## What is asked
Starting at the line that contains "Target: adipose tissue.", restate each line word for word through the final line of the data, keeping both ends.

## Recorded data

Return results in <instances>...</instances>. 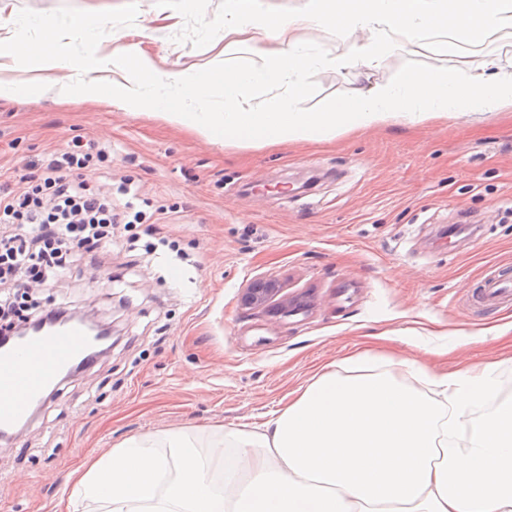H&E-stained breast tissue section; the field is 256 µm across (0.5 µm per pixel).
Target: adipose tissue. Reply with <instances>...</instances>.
Segmentation results:
<instances>
[{"label":"adipose tissue","instance_id":"obj_1","mask_svg":"<svg viewBox=\"0 0 512 512\" xmlns=\"http://www.w3.org/2000/svg\"><path fill=\"white\" fill-rule=\"evenodd\" d=\"M315 26L350 45L327 65L360 71L423 40L434 55H461L511 33L512 0H305L293 16L224 0V50L248 47L253 62L176 78L122 44L116 53L128 66L113 79L112 98L209 142L247 145L512 107V76L424 67L324 110L304 109V76L318 59L301 33ZM360 33L364 41L354 43ZM260 90L275 96L257 100ZM217 95L224 109L213 112ZM365 363L352 359L345 377L324 373L261 428L224 431L205 455L180 433L165 436L168 457L151 437L125 440L71 474L70 501L83 512H512V402L471 416L494 394L493 366L424 371L437 390L430 398L392 369L365 373Z\"/></svg>","mask_w":512,"mask_h":512}]
</instances>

## Completed task
Target: adipose tissue. Reply with <instances>...</instances>.
Segmentation results:
<instances>
[{"label":"adipose tissue","instance_id":"obj_1","mask_svg":"<svg viewBox=\"0 0 512 512\" xmlns=\"http://www.w3.org/2000/svg\"><path fill=\"white\" fill-rule=\"evenodd\" d=\"M315 26L350 45L327 65L360 71L423 40L434 55H461L511 33L512 0H305L293 16L224 0V50L248 47L253 62L176 78L122 44L116 53L128 66L113 79L112 98L209 142L247 145L512 107V76L424 67L324 110L304 109V76L318 59L301 33ZM360 33L364 41L354 43ZM260 90L275 96L257 100ZM217 95L224 109L213 112ZM365 363L352 359L345 377L324 373L261 428L224 431L205 455L180 433L165 436L168 457L151 437L125 440L71 474L70 501L83 512H512V402L471 416L494 394L493 366L424 371L437 390L430 398L392 369L365 373Z\"/></svg>","mask_w":512,"mask_h":512}]
</instances>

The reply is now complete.